TRY IT:
Going through the entries below, count each line containing the word "rectangle". Report the number only.

MATERIAL FOR THE TASK:
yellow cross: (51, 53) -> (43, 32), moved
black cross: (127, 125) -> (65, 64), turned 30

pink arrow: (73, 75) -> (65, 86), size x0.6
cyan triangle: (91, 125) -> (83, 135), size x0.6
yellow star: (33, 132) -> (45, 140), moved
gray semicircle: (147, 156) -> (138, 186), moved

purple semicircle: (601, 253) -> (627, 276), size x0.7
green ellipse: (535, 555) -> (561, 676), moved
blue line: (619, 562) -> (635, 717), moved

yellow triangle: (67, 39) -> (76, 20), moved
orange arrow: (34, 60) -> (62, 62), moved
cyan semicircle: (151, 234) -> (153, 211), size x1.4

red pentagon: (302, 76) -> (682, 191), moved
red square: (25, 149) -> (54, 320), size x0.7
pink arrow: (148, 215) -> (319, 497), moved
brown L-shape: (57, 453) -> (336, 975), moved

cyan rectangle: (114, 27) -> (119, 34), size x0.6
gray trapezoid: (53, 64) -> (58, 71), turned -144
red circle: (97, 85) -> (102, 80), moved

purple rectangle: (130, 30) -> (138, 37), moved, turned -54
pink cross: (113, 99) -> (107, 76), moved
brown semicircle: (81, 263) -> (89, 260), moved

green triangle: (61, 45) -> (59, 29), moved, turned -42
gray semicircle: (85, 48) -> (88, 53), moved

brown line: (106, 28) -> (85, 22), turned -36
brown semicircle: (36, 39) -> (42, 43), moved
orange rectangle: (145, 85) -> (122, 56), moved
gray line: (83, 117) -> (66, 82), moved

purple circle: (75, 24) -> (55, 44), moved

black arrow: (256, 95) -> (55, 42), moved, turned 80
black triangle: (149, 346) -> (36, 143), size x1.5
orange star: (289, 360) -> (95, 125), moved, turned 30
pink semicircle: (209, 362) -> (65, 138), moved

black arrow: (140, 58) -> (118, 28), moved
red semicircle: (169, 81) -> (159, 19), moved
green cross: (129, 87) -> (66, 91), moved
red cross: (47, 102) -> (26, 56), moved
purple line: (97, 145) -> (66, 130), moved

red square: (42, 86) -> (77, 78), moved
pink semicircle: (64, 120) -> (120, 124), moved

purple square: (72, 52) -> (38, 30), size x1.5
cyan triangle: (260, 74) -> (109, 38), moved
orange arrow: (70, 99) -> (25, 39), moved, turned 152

SOLUTION TO THIS TASK:
3